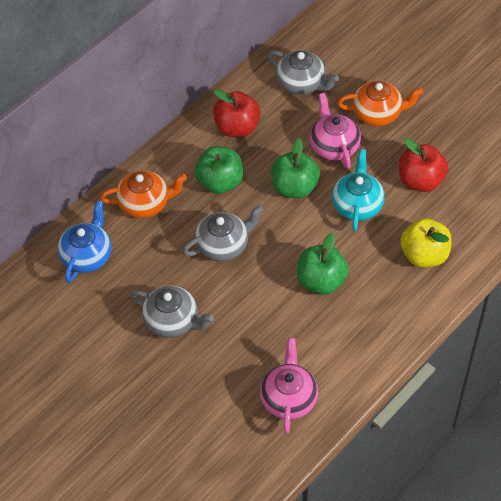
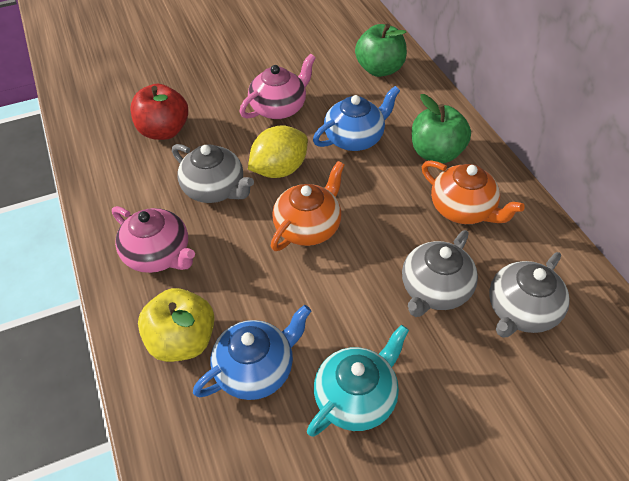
blue teapot: 1 -> 2
green apple: 3 -> 2
red apple: 2 -> 1
yellow lemon: 0 -> 1

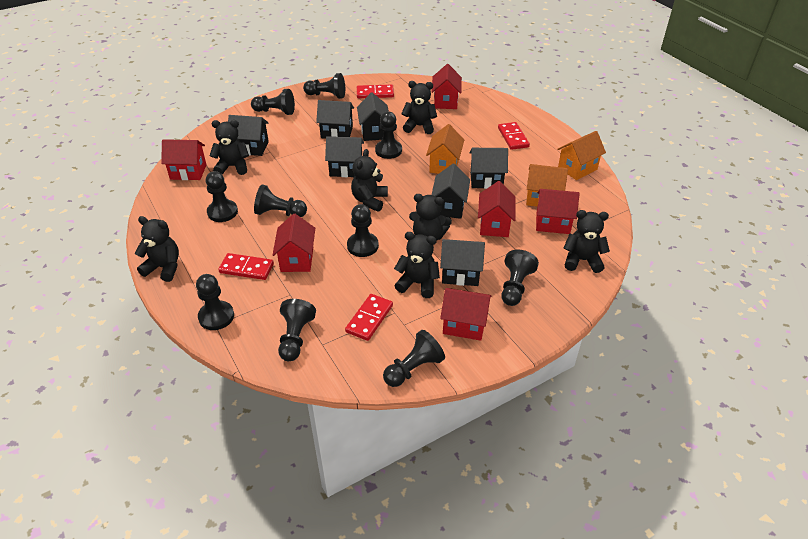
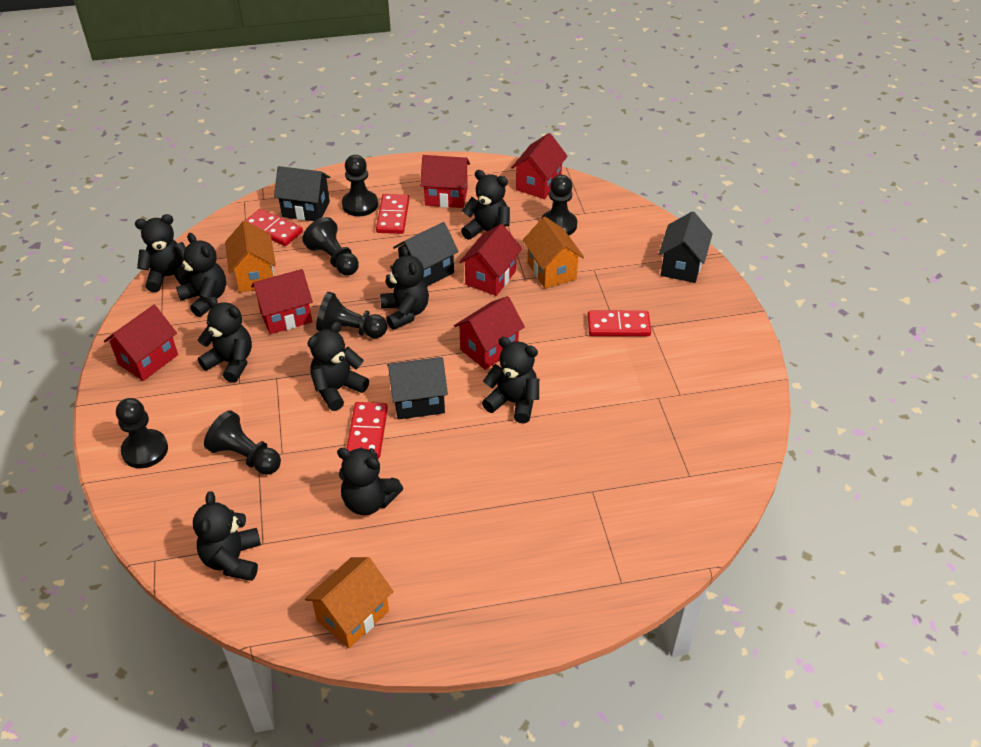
black house: 7 -> 4
black pawn: 10 -> 6
black teddy bear: 7 -> 9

────

**GOAL OF THE EXERCISE:**
Pictures stay out; the entries above are to be output exactly as given.

**EXPECTED OUTPUT:**
blue teapot: 1 -> 2
green apple: 3 -> 2
red apple: 2 -> 1
yellow lemon: 0 -> 1

black house: 7 -> 4
black pawn: 10 -> 6
black teddy bear: 7 -> 9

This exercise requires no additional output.